━━━ EXERCISE INPUTS

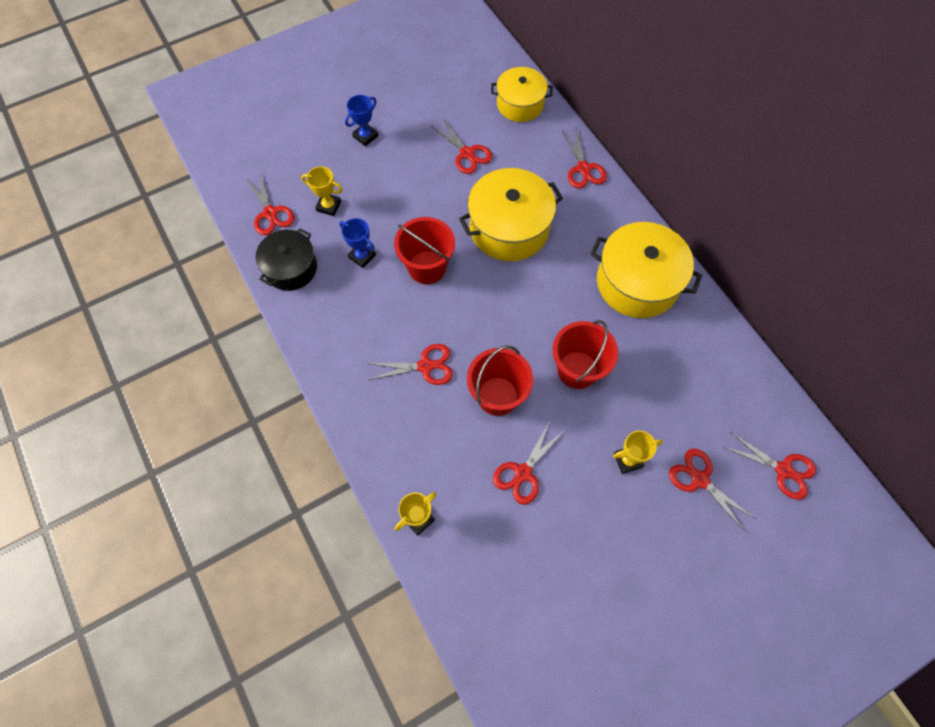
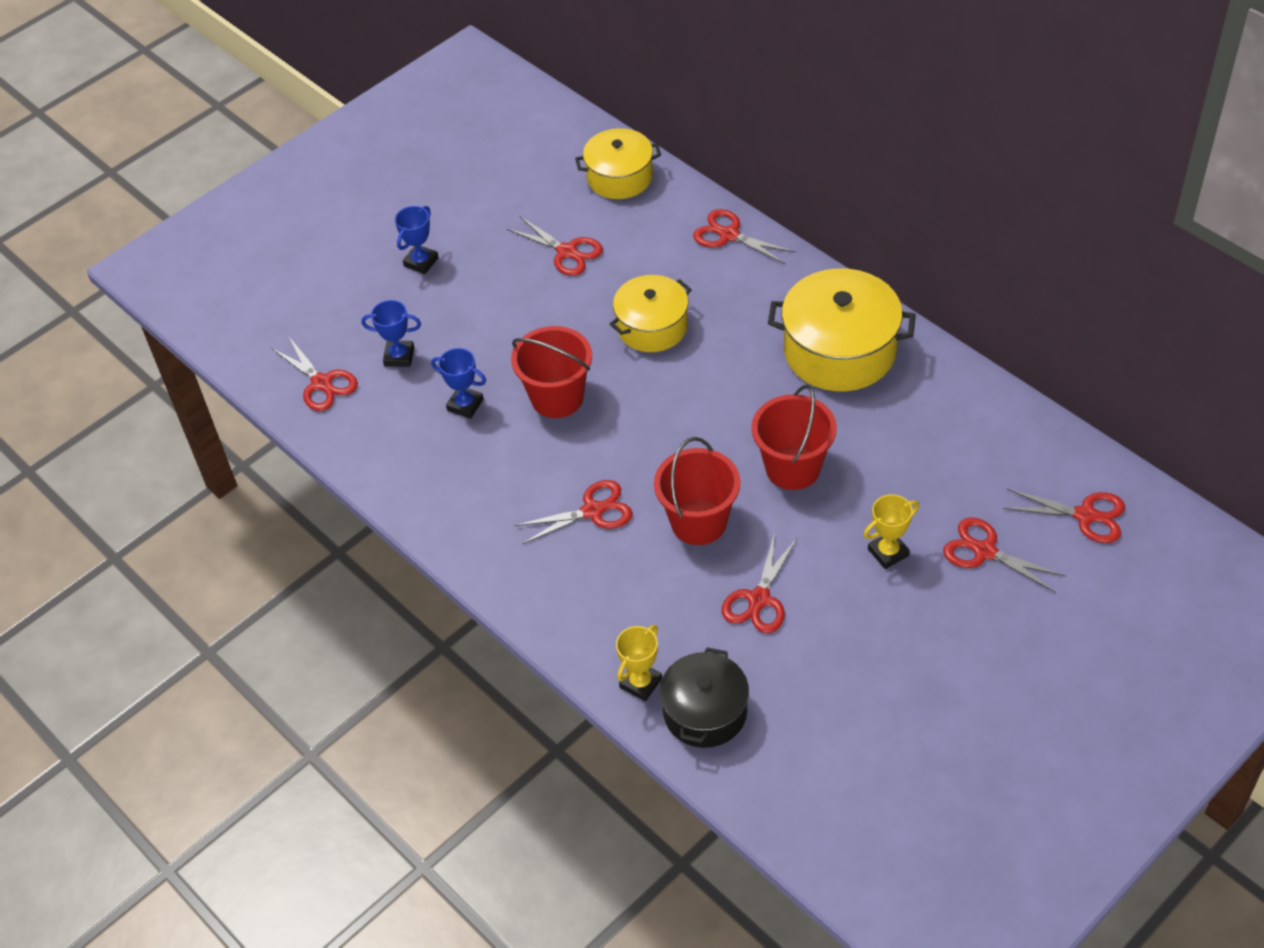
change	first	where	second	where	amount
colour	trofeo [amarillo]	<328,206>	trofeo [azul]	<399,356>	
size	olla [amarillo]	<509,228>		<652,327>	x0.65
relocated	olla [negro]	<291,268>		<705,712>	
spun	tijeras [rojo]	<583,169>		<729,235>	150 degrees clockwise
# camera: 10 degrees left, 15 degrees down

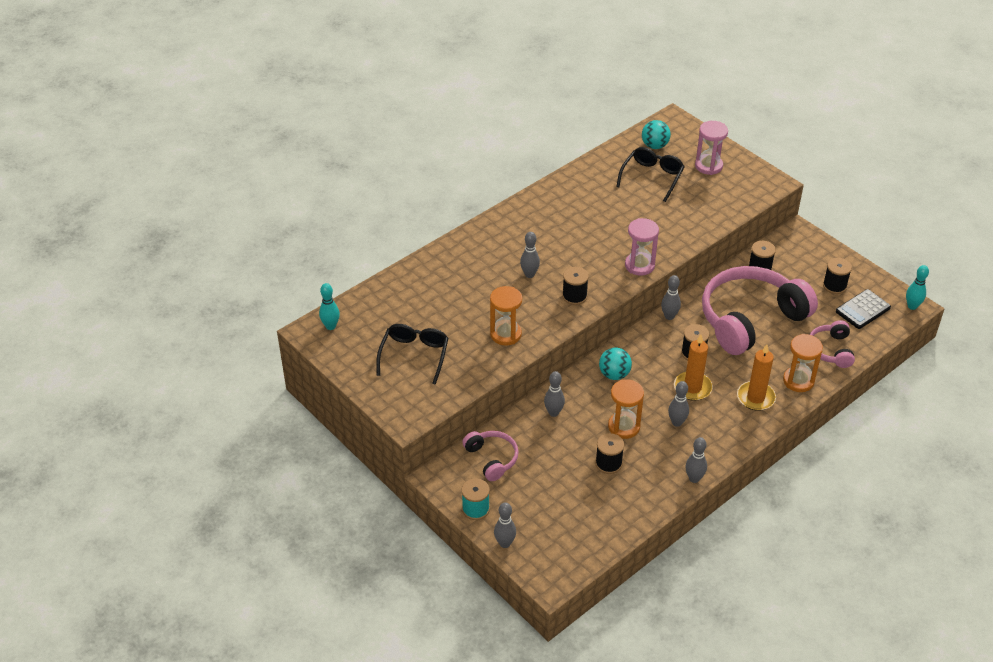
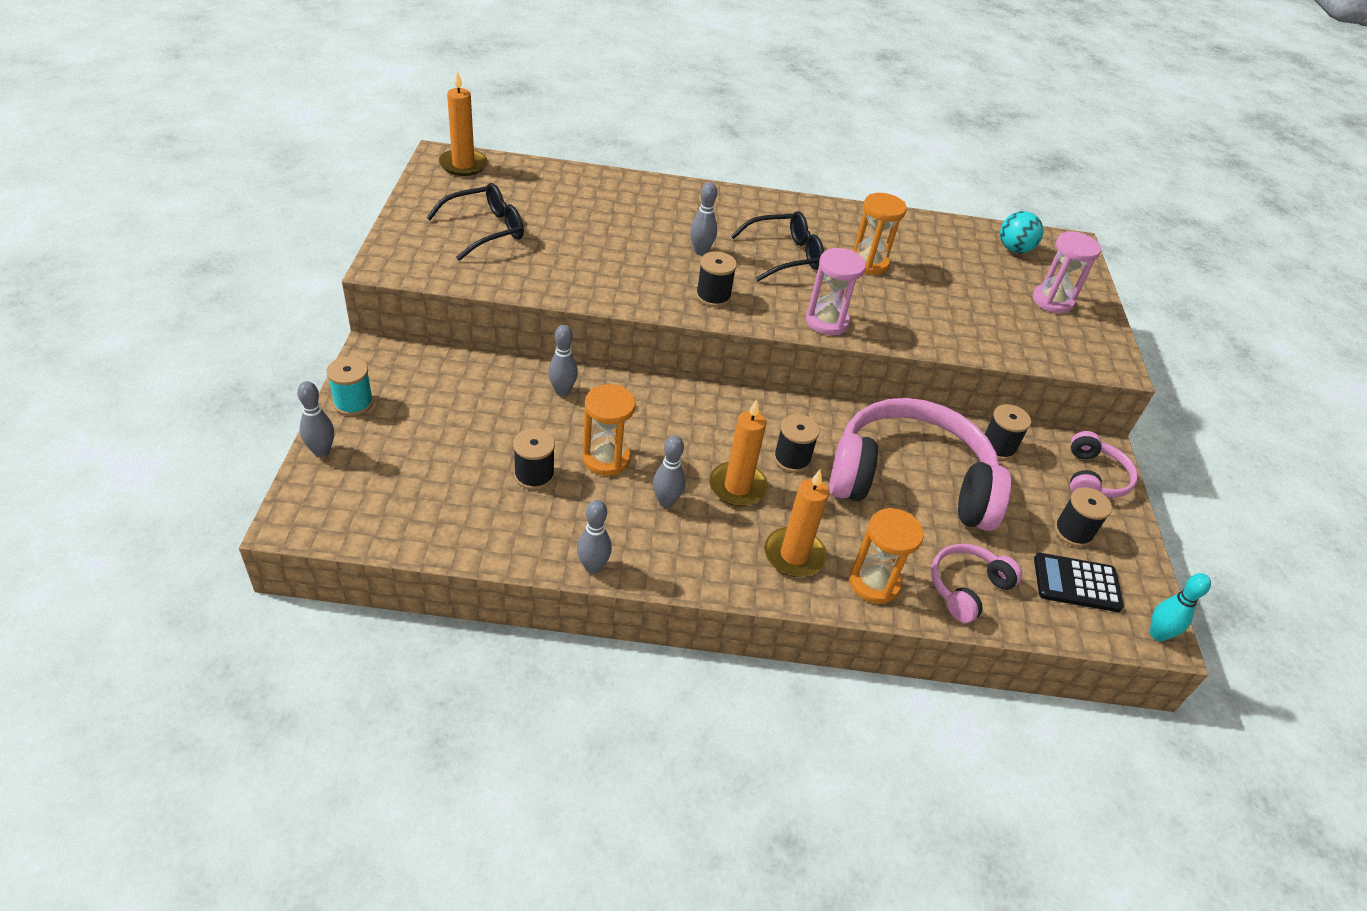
change	first	where	second	where	amount
exchanged	bolo [turquesa]	<330,326>	vela [naranja]	<463,165>	
relocated	gafas [negro]	<652,177>		<785,255>	
relocated	reloj de arena [naranja]	<505,334>		<868,263>	
relocated	auriculares [rosa]	<492,458>		<1094,478>	
missing	pelota [turquesa]	<614,374>			
missing	bolo [gris]	<669,316>			
# camera: 40 degrees right, 0 degrees up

━━━━━━

-- TASK ITEM --
Skipping every picture, reproduce the records word for word.

-- RESPONSE TO THIS EXERCISE --
change	first	where	second	where	amount
colour	trofeo [amarillo]	<328,206>	trofeo [azul]	<399,356>	
size	olla [amarillo]	<509,228>		<652,327>	x0.65
relocated	olla [negro]	<291,268>		<705,712>	
spun	tijeras [rojo]	<583,169>		<729,235>	150 degrees clockwise
# camera: 10 degrees left, 15 degrees down

change	first	where	second	where	amount
exchanged	bolo [turquesa]	<330,326>	vela [naranja]	<463,165>	
relocated	gafas [negro]	<652,177>		<785,255>	
relocated	reloj de arena [naranja]	<505,334>		<868,263>	
relocated	auriculares [rosa]	<492,458>		<1094,478>	
missing	pelota [turquesa]	<614,374>			
missing	bolo [gris]	<669,316>			
# camera: 40 degrees right, 0 degrees up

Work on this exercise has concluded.